(TO DO):
Print exactly the lines below between the line holding "gray triangle: (66, 199)" and the line holding "pink L-shape: (27, 235)", inclusive, and nothing more.

(RECORDS FOR THIS EXERCISE):
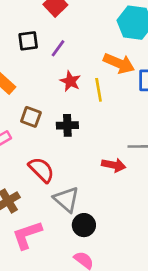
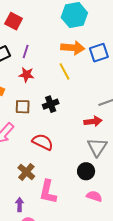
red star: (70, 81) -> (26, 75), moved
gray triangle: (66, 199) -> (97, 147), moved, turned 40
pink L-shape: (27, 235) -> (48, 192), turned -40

---

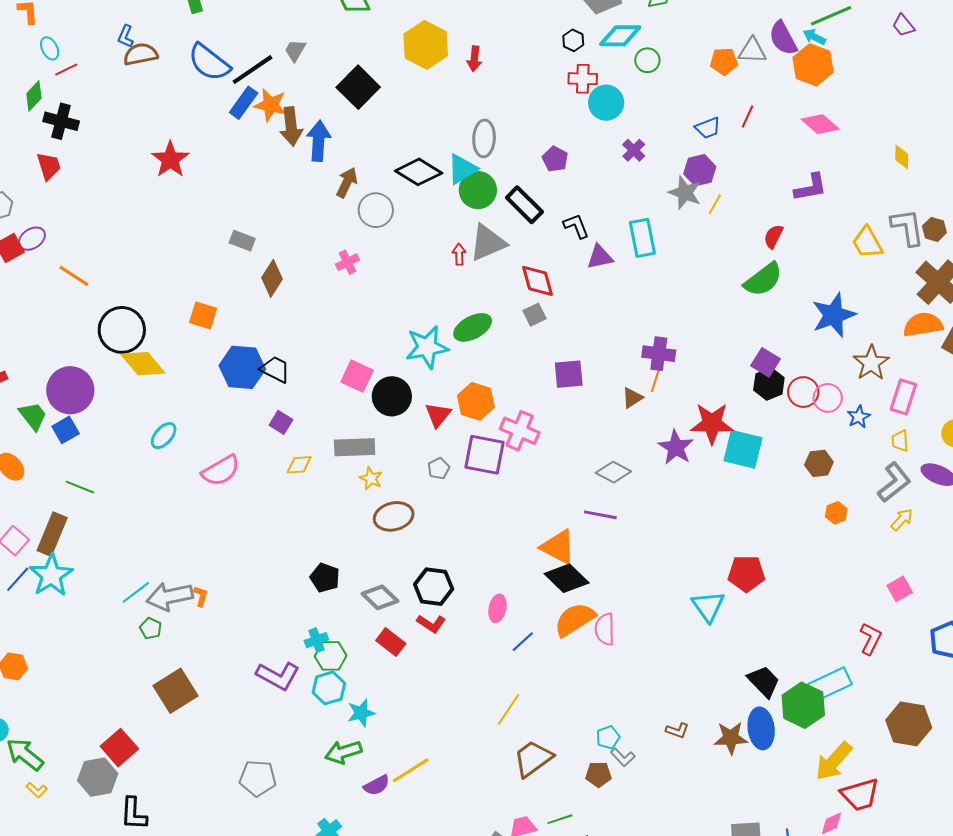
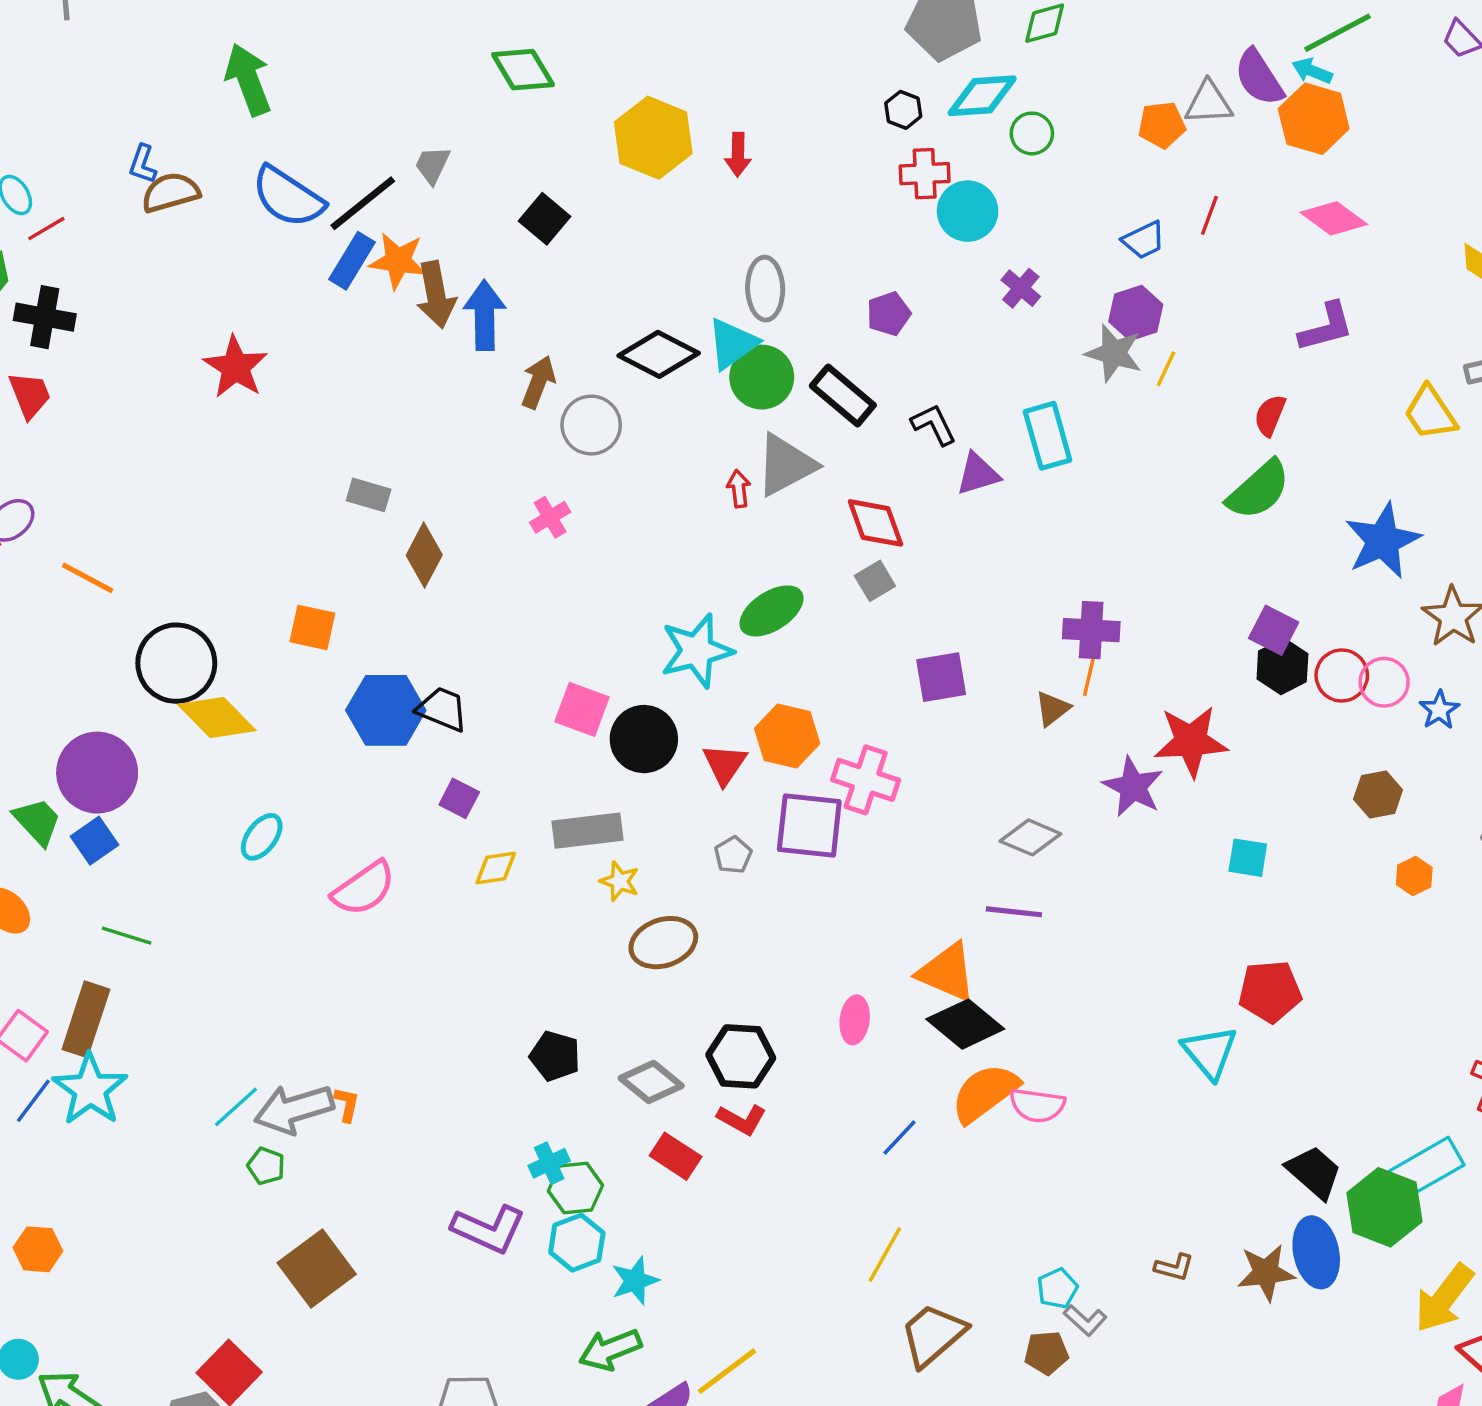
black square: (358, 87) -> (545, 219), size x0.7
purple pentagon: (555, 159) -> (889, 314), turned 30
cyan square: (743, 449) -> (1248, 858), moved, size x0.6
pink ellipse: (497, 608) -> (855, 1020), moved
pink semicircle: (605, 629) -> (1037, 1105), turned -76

(RESPONSE):
gray triangle: (66, 199) -> (97, 147), moved, turned 40
pink L-shape: (27, 235) -> (48, 192), turned -40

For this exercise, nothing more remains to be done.